Your instructions:
Reproduce, without any change, the span of lines from the opening of the records below to the line containing "D3: LED orange", inclusive.

*** Data to examine ***

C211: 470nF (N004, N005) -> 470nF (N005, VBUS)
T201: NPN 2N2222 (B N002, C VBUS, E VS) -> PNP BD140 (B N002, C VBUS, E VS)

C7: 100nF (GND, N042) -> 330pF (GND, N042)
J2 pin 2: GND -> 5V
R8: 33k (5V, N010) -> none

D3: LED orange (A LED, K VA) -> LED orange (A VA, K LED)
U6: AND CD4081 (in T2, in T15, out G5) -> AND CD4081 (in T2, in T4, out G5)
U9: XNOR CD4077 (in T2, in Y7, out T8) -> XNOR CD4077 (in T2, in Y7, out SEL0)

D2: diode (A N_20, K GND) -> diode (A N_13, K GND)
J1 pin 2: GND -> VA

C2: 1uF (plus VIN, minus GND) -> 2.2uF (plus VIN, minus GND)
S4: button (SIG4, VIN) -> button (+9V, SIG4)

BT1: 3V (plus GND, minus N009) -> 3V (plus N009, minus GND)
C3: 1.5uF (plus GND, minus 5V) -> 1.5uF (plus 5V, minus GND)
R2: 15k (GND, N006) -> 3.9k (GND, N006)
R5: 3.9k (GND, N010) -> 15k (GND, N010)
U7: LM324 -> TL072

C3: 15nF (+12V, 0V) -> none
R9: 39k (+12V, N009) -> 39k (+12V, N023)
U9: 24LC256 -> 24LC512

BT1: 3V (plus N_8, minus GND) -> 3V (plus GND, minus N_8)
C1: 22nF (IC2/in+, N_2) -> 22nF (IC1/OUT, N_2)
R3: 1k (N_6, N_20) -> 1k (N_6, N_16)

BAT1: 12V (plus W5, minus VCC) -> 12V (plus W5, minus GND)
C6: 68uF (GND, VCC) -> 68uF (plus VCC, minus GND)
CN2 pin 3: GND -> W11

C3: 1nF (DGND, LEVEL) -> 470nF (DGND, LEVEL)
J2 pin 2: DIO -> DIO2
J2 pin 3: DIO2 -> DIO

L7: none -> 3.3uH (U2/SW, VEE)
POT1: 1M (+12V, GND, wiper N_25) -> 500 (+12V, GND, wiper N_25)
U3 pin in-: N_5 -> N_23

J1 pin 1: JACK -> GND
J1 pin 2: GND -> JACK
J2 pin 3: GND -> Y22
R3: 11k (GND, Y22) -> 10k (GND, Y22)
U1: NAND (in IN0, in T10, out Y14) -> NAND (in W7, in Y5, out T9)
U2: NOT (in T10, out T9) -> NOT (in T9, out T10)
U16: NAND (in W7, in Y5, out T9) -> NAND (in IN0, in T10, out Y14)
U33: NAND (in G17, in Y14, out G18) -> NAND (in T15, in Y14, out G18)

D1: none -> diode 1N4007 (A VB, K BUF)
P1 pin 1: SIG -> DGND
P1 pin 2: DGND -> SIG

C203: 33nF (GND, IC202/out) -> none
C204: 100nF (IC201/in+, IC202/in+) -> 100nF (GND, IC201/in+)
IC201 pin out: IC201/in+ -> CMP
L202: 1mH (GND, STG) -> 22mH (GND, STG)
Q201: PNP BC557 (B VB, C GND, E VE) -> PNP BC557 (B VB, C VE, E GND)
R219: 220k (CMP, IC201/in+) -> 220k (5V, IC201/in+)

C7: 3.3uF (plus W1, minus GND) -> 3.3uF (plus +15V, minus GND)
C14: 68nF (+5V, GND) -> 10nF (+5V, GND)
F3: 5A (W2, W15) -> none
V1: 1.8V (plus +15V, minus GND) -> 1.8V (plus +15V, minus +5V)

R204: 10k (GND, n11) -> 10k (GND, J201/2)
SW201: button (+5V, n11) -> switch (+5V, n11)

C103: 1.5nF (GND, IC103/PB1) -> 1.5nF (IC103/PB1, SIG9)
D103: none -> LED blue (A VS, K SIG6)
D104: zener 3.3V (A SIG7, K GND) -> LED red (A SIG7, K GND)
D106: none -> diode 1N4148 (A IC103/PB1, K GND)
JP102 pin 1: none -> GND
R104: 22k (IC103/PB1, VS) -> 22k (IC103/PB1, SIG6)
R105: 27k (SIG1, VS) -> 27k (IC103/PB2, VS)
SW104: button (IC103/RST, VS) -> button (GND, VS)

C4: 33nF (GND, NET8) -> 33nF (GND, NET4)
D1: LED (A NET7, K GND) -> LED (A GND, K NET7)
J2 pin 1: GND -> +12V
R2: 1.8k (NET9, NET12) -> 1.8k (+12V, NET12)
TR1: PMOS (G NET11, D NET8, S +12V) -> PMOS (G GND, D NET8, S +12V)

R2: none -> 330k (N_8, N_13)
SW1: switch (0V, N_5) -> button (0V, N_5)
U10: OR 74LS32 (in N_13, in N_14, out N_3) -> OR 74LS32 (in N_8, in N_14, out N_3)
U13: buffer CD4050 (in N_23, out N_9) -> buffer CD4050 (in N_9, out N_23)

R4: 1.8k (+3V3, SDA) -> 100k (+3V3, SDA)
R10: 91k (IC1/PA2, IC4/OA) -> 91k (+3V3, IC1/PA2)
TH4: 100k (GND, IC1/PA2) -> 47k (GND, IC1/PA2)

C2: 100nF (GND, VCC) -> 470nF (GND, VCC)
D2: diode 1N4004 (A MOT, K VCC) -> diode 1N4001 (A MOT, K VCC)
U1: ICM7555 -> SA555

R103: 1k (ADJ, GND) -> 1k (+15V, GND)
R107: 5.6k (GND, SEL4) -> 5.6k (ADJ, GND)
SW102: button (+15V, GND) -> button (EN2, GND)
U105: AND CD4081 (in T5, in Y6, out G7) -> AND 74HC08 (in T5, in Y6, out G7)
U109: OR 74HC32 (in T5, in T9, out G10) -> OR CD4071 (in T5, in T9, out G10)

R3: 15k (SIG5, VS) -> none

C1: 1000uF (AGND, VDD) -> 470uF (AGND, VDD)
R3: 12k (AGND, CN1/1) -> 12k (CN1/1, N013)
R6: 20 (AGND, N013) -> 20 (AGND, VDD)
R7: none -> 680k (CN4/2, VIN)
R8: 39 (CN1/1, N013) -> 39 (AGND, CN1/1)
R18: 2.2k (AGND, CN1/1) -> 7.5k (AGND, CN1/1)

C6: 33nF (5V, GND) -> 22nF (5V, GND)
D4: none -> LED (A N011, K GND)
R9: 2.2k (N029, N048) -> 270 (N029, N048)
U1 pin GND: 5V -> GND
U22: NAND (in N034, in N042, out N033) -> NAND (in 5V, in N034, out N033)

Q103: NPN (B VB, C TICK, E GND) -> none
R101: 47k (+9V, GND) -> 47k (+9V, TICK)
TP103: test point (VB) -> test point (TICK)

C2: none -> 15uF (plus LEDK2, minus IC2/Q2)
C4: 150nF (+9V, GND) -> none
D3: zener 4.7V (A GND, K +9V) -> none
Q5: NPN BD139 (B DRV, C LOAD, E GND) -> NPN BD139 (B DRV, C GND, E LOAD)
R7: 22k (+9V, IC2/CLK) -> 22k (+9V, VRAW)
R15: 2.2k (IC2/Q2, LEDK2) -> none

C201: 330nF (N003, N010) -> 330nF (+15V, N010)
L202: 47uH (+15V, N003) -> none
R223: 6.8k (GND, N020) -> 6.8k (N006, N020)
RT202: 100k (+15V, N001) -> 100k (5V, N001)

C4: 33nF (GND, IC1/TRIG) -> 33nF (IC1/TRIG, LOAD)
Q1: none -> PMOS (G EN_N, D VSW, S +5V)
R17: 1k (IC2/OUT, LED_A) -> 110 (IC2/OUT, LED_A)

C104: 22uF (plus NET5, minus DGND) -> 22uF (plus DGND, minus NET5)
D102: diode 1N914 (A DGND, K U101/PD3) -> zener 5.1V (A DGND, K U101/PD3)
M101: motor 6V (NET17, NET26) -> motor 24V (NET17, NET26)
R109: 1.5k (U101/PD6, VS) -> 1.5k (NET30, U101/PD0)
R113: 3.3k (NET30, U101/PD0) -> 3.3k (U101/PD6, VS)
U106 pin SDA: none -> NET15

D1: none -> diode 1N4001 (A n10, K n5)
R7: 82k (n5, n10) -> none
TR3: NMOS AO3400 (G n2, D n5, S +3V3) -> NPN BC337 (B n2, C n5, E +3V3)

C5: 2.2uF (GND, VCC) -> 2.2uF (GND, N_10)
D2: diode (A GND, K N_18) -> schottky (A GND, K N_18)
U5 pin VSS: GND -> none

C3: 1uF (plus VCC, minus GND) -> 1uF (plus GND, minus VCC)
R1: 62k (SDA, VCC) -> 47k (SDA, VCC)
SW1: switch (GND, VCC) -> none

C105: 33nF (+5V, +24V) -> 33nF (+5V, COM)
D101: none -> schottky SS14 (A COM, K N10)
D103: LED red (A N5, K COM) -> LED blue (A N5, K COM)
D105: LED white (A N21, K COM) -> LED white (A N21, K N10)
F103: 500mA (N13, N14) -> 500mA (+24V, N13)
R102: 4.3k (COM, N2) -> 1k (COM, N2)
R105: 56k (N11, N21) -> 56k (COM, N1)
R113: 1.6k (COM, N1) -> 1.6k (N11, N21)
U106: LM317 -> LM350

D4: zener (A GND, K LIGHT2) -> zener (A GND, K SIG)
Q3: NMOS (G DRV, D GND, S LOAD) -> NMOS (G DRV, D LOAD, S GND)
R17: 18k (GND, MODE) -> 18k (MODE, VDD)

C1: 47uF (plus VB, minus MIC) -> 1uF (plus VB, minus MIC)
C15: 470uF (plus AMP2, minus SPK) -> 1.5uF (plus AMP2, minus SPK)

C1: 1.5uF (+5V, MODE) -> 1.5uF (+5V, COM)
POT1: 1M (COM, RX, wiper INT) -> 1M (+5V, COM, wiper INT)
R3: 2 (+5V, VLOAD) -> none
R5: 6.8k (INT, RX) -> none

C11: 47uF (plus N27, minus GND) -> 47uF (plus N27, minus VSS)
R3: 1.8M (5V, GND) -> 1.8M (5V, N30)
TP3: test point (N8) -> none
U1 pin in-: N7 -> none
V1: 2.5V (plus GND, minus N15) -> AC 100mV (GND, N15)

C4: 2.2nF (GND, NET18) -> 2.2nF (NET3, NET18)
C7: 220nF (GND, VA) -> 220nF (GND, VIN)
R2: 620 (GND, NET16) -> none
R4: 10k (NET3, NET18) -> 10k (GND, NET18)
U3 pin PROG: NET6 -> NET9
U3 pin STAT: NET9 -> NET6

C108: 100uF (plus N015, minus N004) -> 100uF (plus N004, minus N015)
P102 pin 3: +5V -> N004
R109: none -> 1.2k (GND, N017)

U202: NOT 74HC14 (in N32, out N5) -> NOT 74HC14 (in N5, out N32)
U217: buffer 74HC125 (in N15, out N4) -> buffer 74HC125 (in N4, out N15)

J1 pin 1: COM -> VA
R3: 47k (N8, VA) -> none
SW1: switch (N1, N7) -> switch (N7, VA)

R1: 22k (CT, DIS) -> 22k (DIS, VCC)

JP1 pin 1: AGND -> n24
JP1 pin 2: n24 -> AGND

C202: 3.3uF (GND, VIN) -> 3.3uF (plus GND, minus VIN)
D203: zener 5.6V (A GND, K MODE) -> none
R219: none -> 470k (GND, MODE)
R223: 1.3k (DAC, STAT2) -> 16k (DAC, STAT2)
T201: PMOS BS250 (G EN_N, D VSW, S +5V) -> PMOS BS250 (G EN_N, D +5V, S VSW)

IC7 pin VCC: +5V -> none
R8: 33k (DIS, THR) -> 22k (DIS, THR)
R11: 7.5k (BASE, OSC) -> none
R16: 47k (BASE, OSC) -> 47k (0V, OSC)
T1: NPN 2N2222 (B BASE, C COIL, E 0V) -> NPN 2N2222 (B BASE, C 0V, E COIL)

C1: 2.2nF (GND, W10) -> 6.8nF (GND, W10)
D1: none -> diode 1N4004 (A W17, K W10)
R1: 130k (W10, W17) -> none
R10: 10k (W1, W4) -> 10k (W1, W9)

*** End of Data to examine ***

Solution to this problem:
C211: 470nF (N004, N005) -> 470nF (N005, VBUS)
T201: NPN 2N2222 (B N002, C VBUS, E VS) -> PNP BD140 (B N002, C VBUS, E VS)

C7: 100nF (GND, N042) -> 330pF (GND, N042)
J2 pin 2: GND -> 5V
R8: 33k (5V, N010) -> none

D3: LED orange (A LED, K VA) -> LED orange (A VA, K LED)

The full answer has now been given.